### [DATA FOR ANALYSIS]
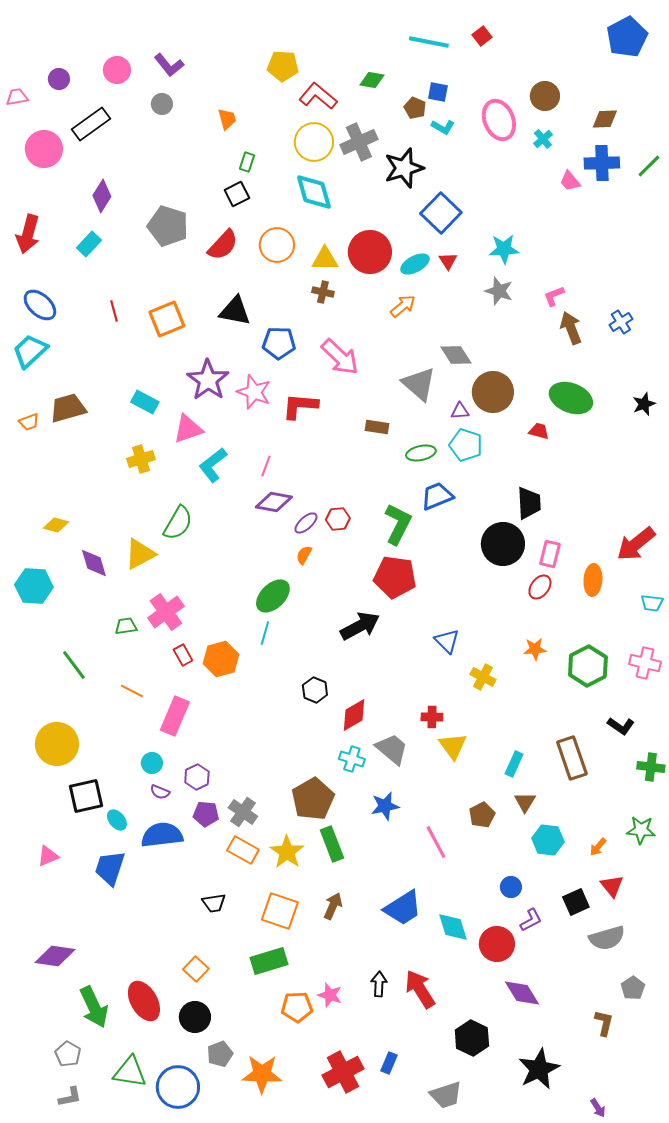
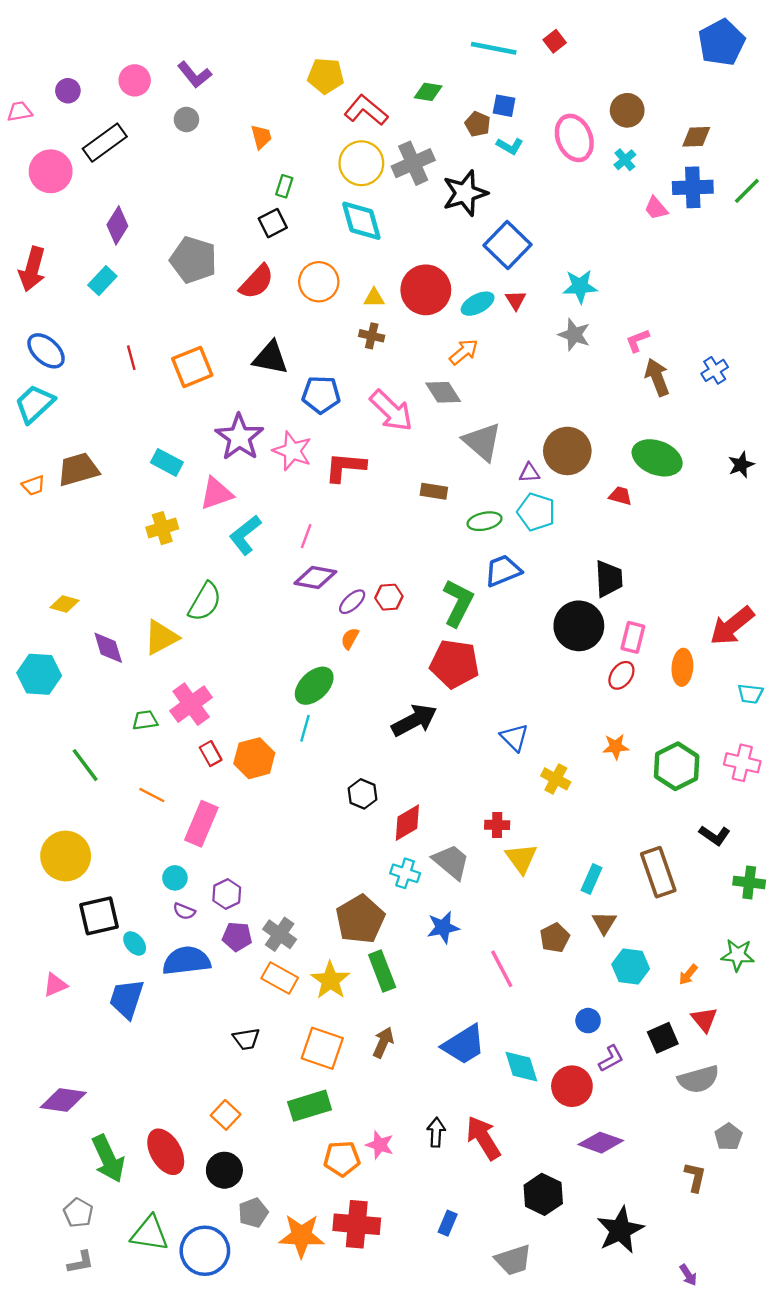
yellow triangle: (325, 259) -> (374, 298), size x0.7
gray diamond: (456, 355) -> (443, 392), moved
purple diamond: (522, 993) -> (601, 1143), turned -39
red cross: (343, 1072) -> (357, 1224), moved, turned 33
--
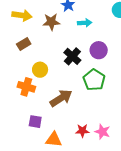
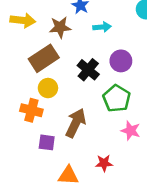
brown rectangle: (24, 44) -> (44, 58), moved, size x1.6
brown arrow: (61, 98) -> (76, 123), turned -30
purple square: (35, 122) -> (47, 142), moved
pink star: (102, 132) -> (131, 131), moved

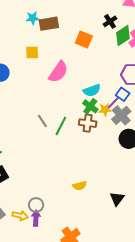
---
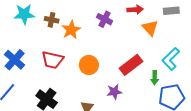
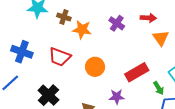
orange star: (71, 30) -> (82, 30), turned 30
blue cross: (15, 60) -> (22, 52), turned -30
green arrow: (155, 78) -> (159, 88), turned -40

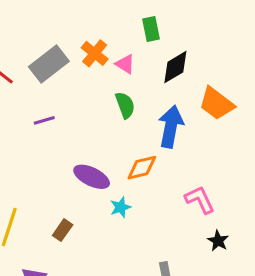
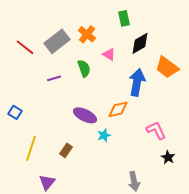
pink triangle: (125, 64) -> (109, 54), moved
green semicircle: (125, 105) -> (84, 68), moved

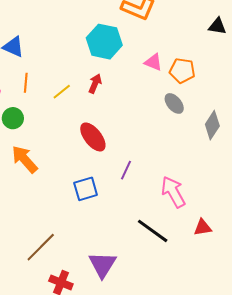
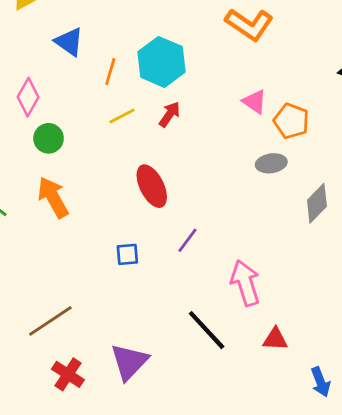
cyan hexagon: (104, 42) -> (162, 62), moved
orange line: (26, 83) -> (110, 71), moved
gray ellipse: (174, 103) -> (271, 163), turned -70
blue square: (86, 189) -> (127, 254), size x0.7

### [WORK INSTRUCTIONS]
Print exactly the lines above, between the one holding "purple square: (35, 122) -> (47, 142), moved" and the one holding "pink star: (102, 132) -> (131, 131), moved", inclusive, and nothing besides.

### [RESULT OF THIS TASK]
purple square: (35, 122) -> (47, 142), moved
pink star: (102, 132) -> (131, 131), moved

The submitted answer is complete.